■ **Task to complete**
When you retype the records that follow, keep each word as it is and drop any pictures.

** Supplied records follows **

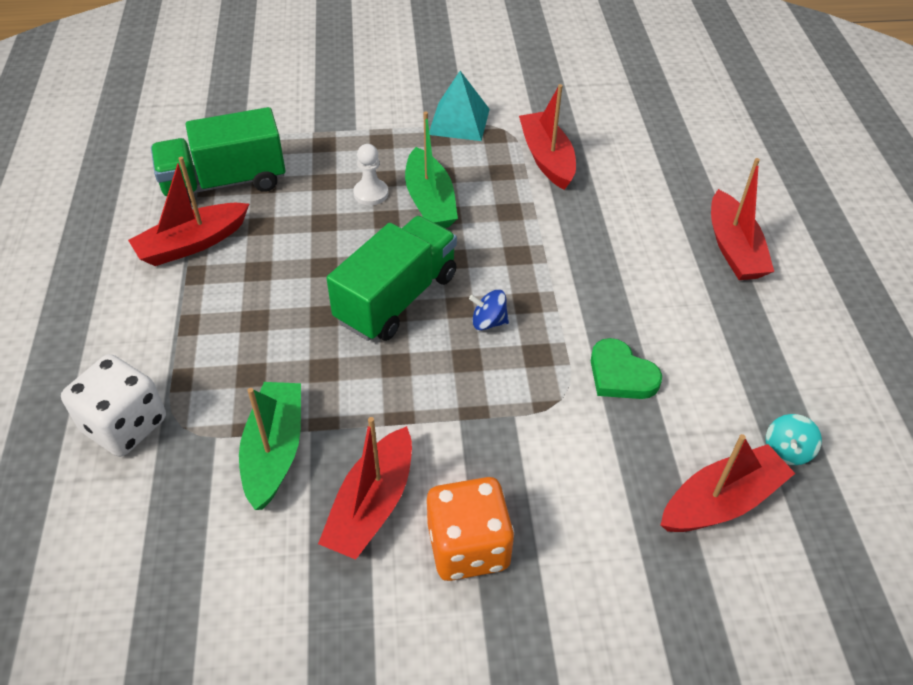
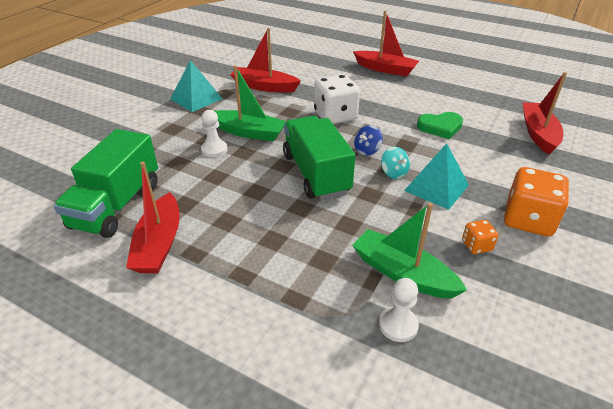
camera: 55 degrees left, 10 degrees down
(125, 425) = (315, 351): white dice -> white dice (335, 116)
(194, 477) = (398, 325): none -> white pawn
(372, 505) = (476, 246): red boat -> orange dice
(463, 423) = (436, 187): none -> turquoise pyramid
(787, 450) = (518, 107): turquoise spinning top -> turquoise spinning top (394, 173)

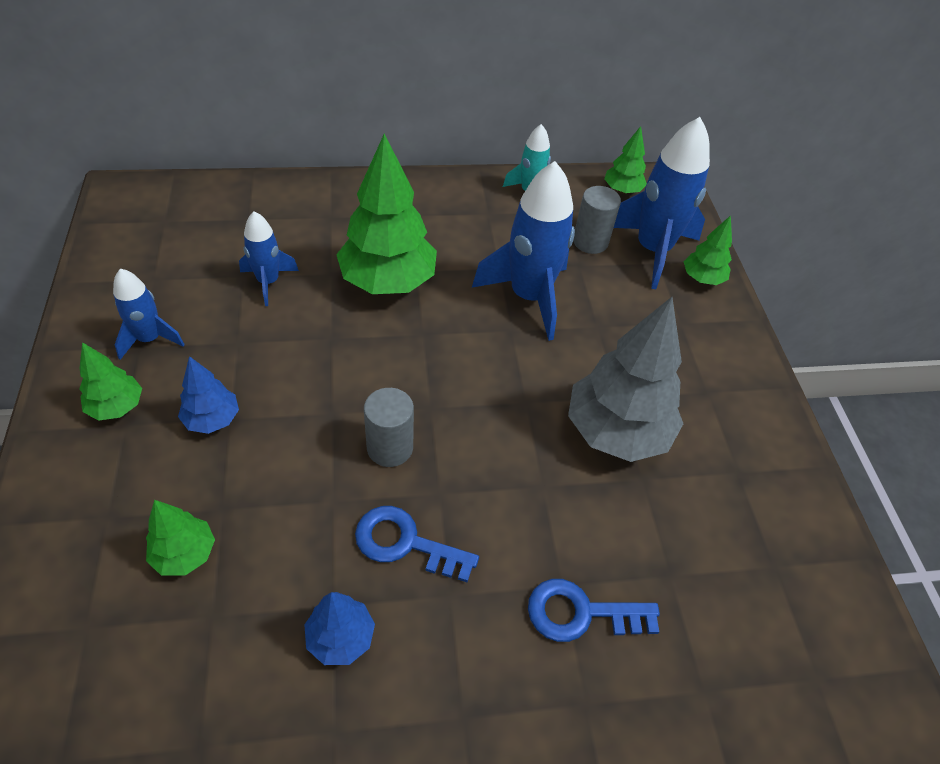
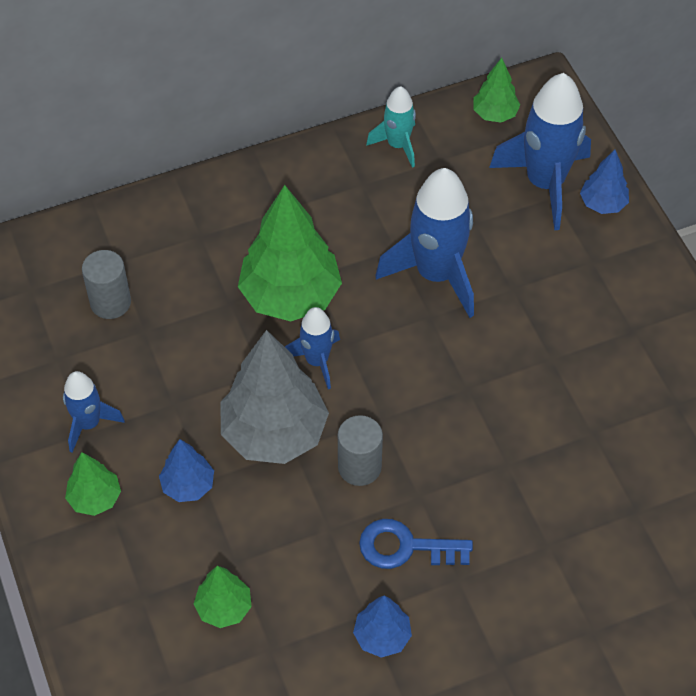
camera: 10 degrees left, 5 degrees up
(268, 282) = (172, 330): blue rocket -> blue rocket (317, 361)
(581, 613) = (570, 563): blue key -> none
(590, 242) = (479, 190): grey cylinder -> grey cylinder (110, 302)
(616, 432) = (559, 394): grey tree -> grey tree (274, 433)
(702, 278) = (602, 204): green tree -> blue tree

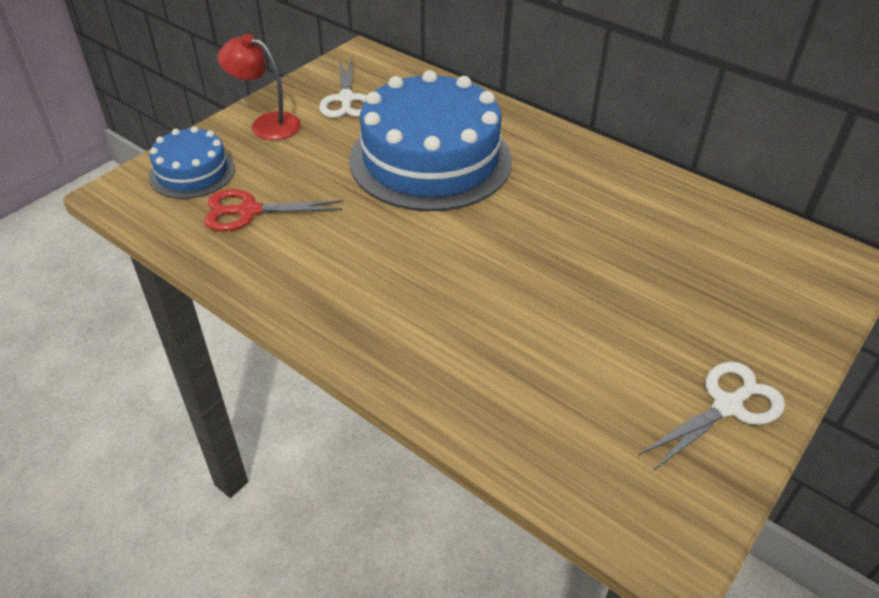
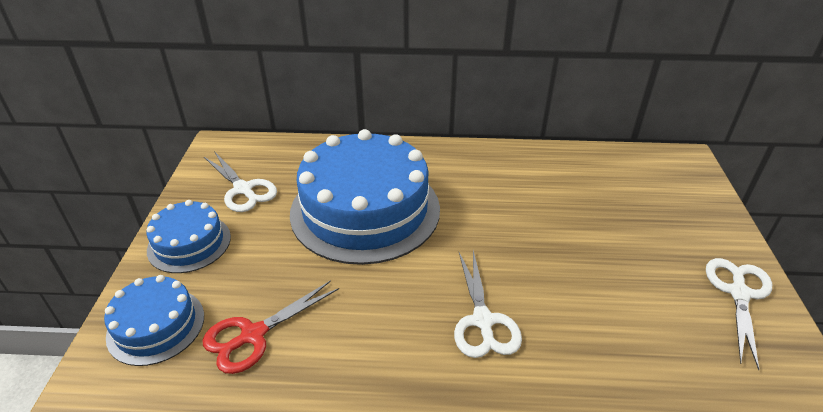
camera: 35 degrees left, 5 degrees down
(266, 124) = (189, 243): red lamp -> blue cake
(435, 293) = (483, 321): none -> white scissors

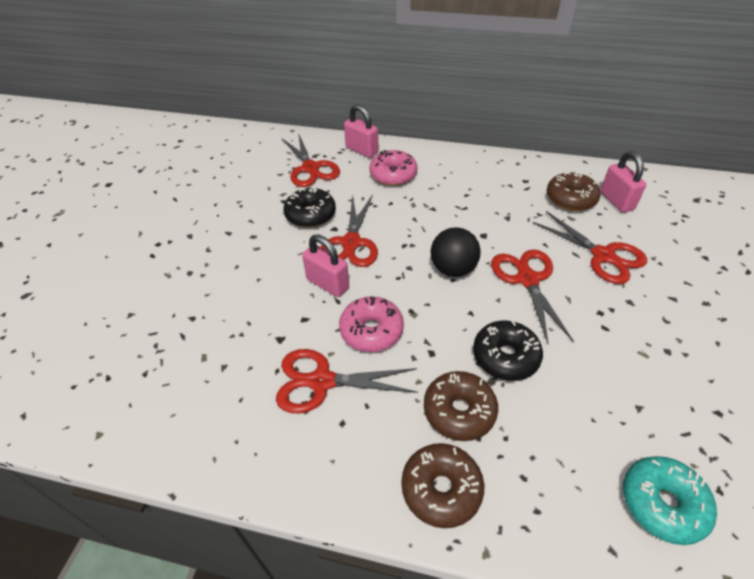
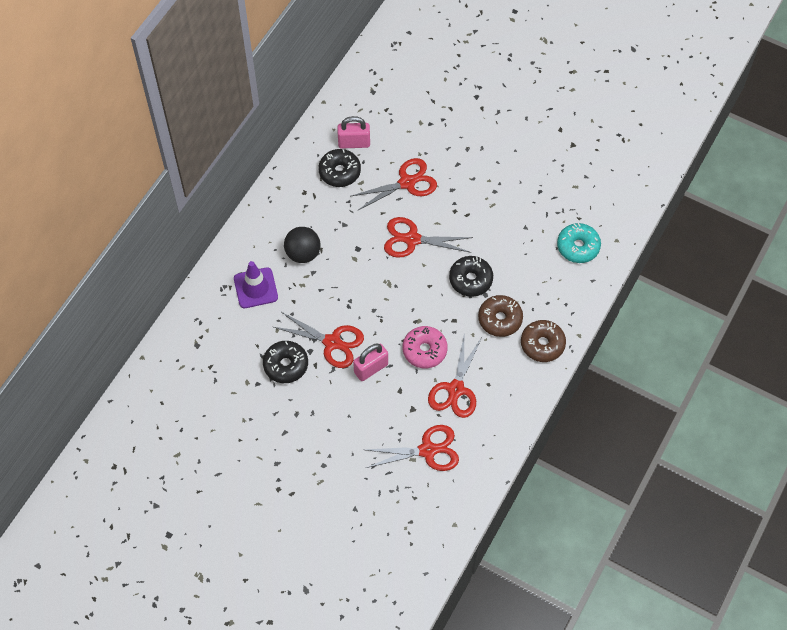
camera: 75 degrees left, 15 degrees up
(310, 168) = (217, 352): red scissors -> red scissors (428, 450)
(361, 150) = (206, 303): pink padlock -> none
(393, 175) = (255, 288): pink donut -> purple traffic cone
(453, 269) = (386, 282): black ball -> black ball (303, 253)
(570, 199) = (339, 172): brown donut -> black donut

** End of Supplied records **

■ **Your response**
camera: 55 degrees left, 10 degrees down
(125, 425) = (315, 351): white dice -> white dice (335, 116)
(194, 477) = (398, 325): none -> white pawn
(372, 505) = (476, 246): red boat -> orange dice
(463, 423) = (436, 187): none -> turquoise pyramid
(787, 450) = (518, 107): turquoise spinning top -> turquoise spinning top (394, 173)

camera: 10 degrees left, 5 degrees up
(268, 282) = (172, 330): blue rocket -> blue rocket (317, 361)
(581, 613) = (570, 563): blue key -> none
(590, 242) = (479, 190): grey cylinder -> grey cylinder (110, 302)
(616, 432) = (559, 394): grey tree -> grey tree (274, 433)
(702, 278) = (602, 204): green tree -> blue tree

camera: 35 degrees left, 5 degrees down
(266, 124) = (189, 243): red lamp -> blue cake
(435, 293) = (483, 321): none -> white scissors

camera: 75 degrees left, 15 degrees up
(310, 168) = (217, 352): red scissors -> red scissors (428, 450)
(361, 150) = (206, 303): pink padlock -> none
(393, 175) = (255, 288): pink donut -> purple traffic cone
(453, 269) = (386, 282): black ball -> black ball (303, 253)
(570, 199) = (339, 172): brown donut -> black donut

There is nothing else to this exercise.